RECORDS SHOWN
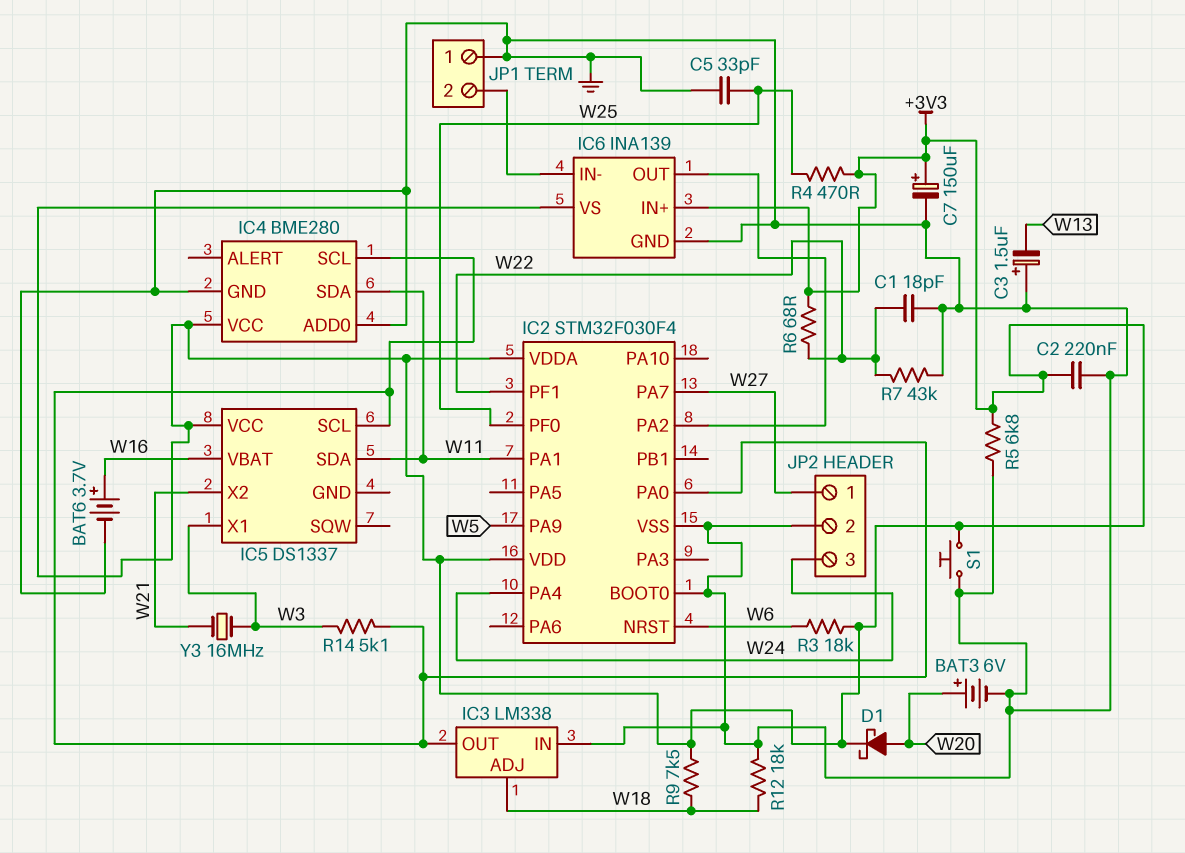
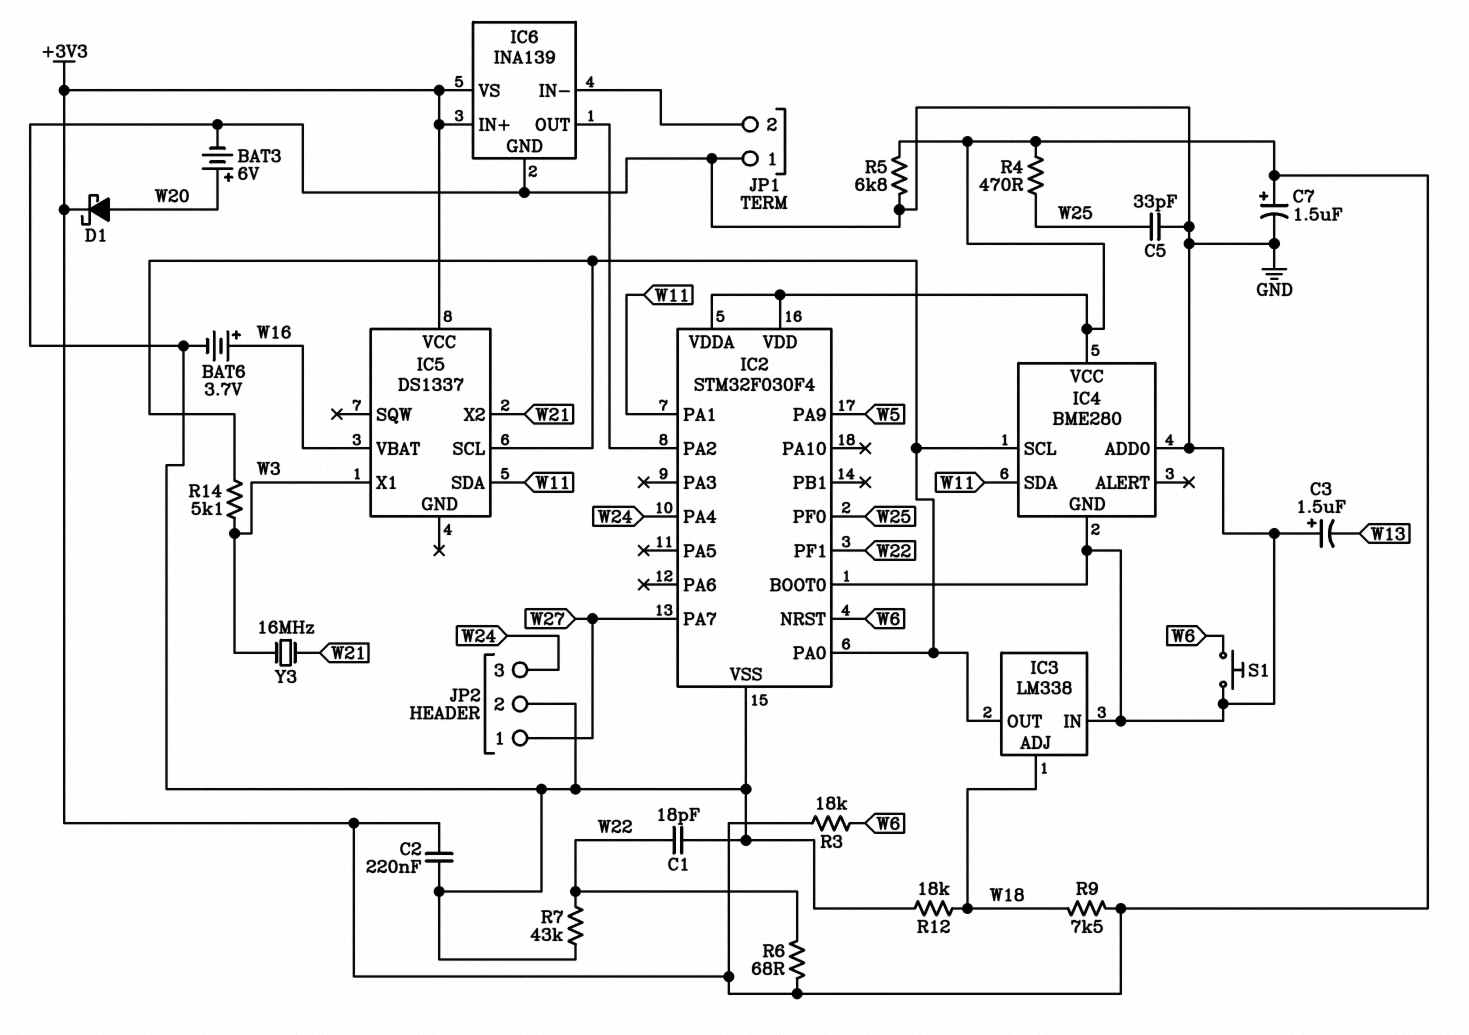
C7: 150uF (plus +3V3, minus GND) -> 1.5uF (plus +3V3, minus GND)
S1: button (+3V3, GND) -> button (GND, W6)

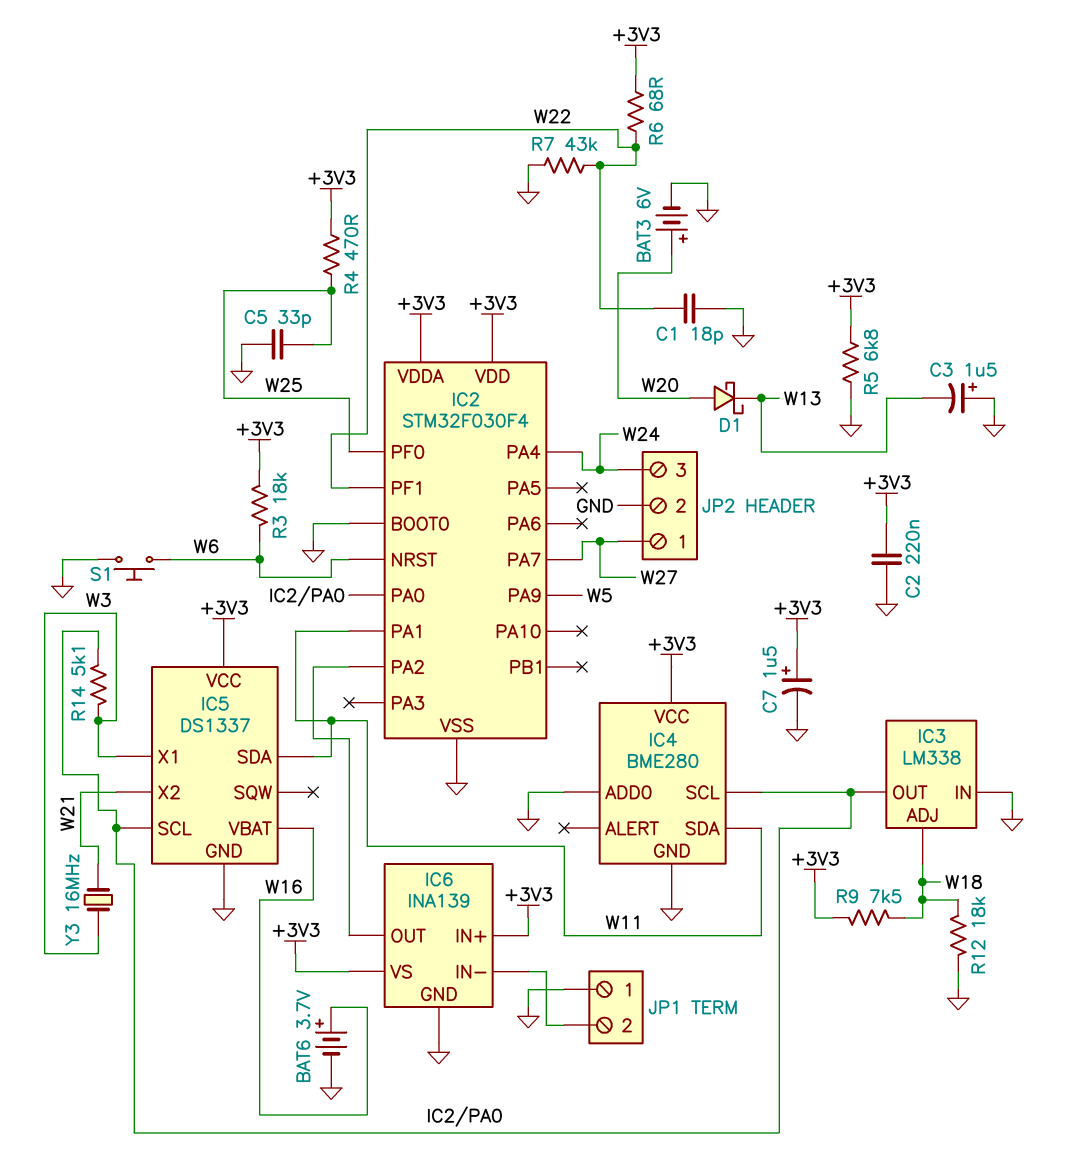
D1: schottky (A W20, K +3V3) -> schottky (A W20, K W13)
IC5 pin GND: none -> GND

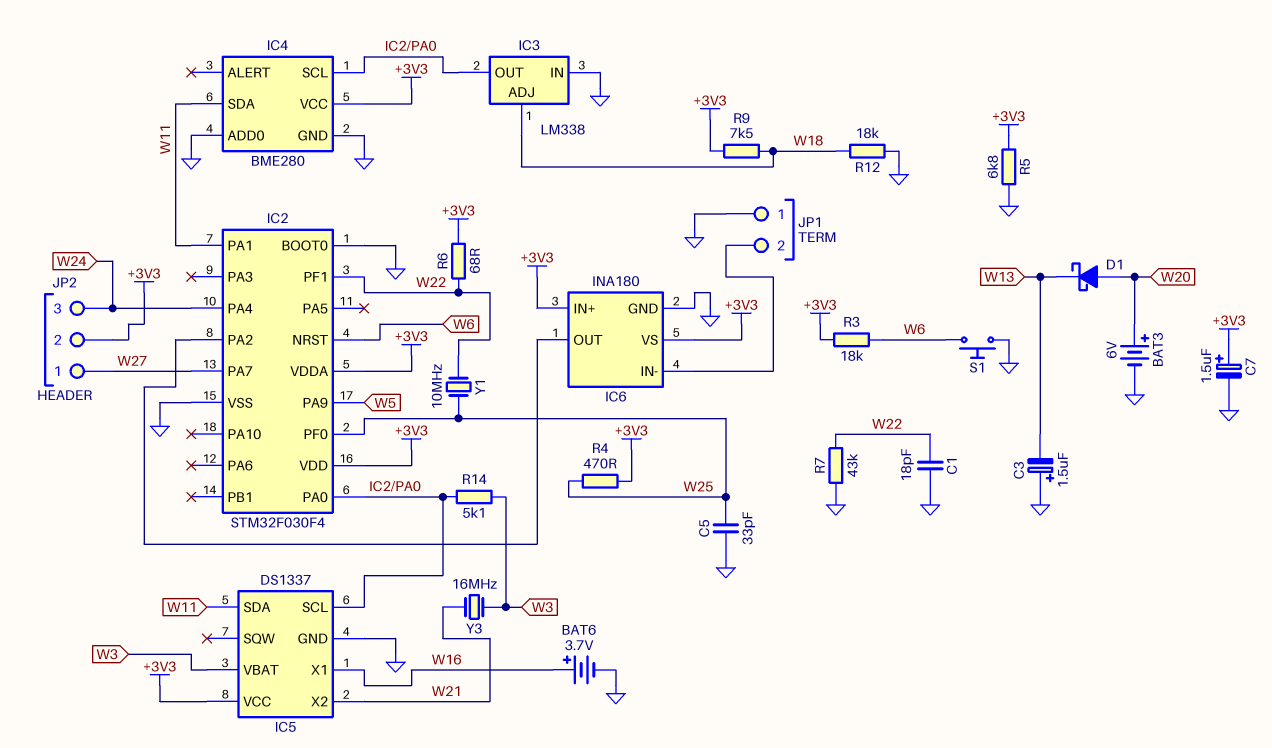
C2: 220nF (+3V3, GND) -> none
IC5 pin VBAT: W16 -> W3
IC5 pin X1: W3 -> W16
IC6: INA139 -> INA180
JP2 pin 2: GND -> +3V3
Y1: none -> 10MHz (W22, W25)

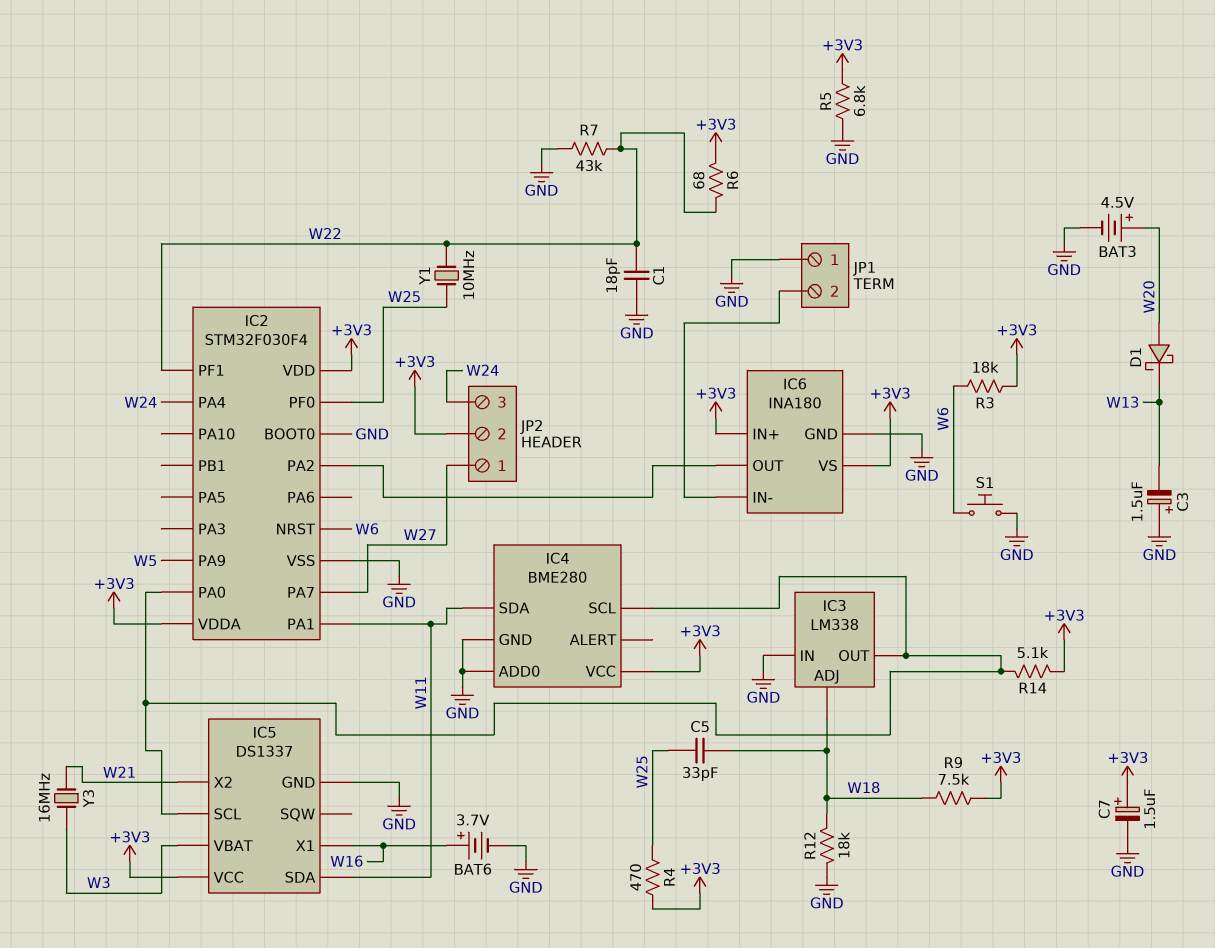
BAT3: 6V (plus W20, minus GND) -> 4.5V (plus W20, minus GND)
C5: 33pF (GND, W25) -> 33pF (W18, W25)
R14: 5.1k (IC2/PA0, W3) -> 5.1k (+3V3, IC2/PA0)

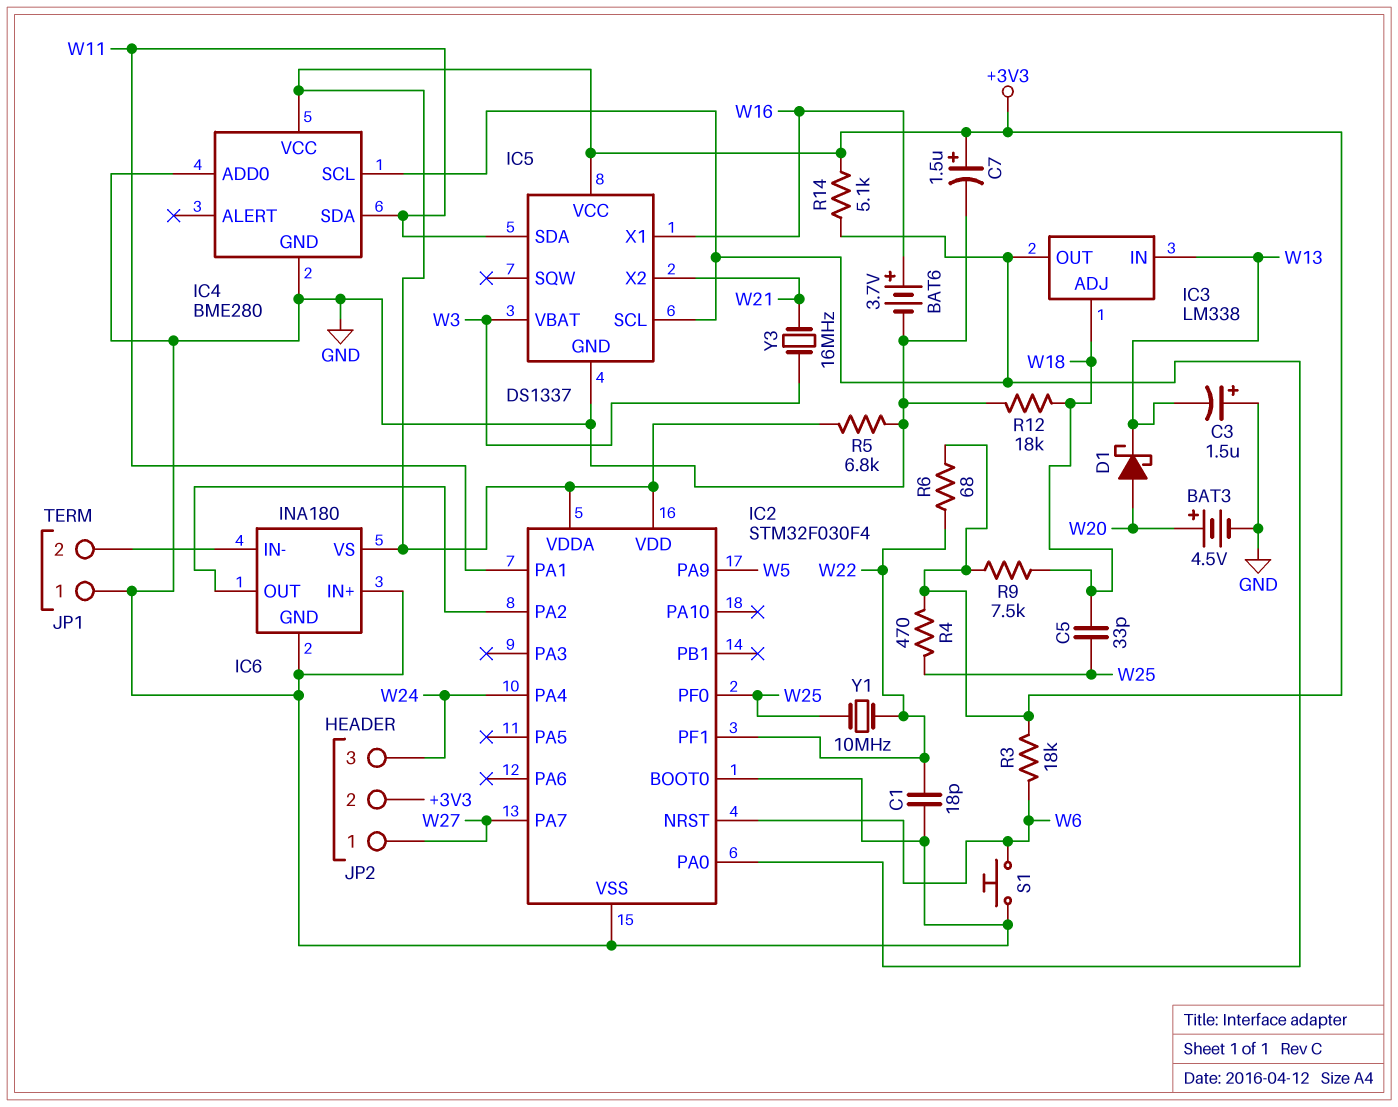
IC3 pin IN: GND -> W13
IC6 pin IN+: +3V3 -> GND
R7: 43k (GND, W22) -> none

WHAT TO DO
Please tally the lines of the entries that contain the string "none" and reply with the count alone.

EXERCISE RESULT
4